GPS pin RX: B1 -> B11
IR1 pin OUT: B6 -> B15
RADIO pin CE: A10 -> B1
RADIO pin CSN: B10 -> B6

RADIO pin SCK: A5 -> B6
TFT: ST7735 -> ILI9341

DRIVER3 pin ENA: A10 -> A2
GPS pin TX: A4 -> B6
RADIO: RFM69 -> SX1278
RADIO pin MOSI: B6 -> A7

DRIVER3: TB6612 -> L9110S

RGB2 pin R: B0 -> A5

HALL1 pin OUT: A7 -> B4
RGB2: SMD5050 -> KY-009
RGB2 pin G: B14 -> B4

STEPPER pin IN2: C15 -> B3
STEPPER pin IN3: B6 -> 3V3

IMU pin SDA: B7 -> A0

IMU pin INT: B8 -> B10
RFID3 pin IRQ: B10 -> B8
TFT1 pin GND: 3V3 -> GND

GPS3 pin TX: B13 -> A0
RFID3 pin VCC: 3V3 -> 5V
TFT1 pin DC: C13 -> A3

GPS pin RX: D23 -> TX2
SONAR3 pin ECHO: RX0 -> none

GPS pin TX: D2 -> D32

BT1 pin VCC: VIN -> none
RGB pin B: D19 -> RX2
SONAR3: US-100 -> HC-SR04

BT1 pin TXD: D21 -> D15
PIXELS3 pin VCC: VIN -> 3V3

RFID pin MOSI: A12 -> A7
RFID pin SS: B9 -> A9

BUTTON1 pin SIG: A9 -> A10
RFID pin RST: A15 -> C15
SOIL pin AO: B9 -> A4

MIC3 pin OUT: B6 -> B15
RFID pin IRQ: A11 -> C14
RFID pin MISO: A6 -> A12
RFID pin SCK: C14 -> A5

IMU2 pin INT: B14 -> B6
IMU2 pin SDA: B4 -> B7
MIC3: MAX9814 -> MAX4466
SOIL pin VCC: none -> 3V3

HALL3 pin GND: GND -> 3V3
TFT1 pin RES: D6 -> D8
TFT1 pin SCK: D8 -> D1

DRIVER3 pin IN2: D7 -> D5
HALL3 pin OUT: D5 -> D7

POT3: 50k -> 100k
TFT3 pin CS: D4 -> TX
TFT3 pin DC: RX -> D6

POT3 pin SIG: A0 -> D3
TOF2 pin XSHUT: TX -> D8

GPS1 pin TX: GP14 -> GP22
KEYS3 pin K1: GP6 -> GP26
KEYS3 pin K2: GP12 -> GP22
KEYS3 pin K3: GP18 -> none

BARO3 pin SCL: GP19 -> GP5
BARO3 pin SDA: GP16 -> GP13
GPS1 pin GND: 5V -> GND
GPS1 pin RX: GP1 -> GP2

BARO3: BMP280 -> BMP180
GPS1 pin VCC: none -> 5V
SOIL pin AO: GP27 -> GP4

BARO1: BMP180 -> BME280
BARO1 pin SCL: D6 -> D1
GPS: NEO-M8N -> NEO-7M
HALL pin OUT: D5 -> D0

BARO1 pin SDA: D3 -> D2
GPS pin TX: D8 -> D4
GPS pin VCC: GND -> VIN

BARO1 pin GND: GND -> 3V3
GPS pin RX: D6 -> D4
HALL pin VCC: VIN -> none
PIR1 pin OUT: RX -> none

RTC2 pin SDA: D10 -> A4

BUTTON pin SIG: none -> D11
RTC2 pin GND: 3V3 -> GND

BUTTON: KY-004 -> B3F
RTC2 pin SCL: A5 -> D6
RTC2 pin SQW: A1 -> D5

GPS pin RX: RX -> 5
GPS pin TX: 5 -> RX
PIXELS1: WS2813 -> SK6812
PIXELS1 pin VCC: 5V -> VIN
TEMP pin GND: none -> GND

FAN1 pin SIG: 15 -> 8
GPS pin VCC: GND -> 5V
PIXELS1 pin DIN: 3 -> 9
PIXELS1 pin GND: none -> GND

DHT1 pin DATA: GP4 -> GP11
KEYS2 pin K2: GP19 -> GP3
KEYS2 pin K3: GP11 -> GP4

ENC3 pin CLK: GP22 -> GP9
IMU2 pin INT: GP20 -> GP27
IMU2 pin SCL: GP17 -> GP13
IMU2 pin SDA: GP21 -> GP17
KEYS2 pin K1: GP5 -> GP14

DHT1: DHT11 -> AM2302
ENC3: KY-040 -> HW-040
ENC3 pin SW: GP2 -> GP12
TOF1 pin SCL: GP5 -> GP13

——

Work instructions =>
Scan the data above and report each line in which "MOSI" is present.

Response =>
RADIO pin MOSI: B6 -> A7
RFID pin MOSI: A12 -> A7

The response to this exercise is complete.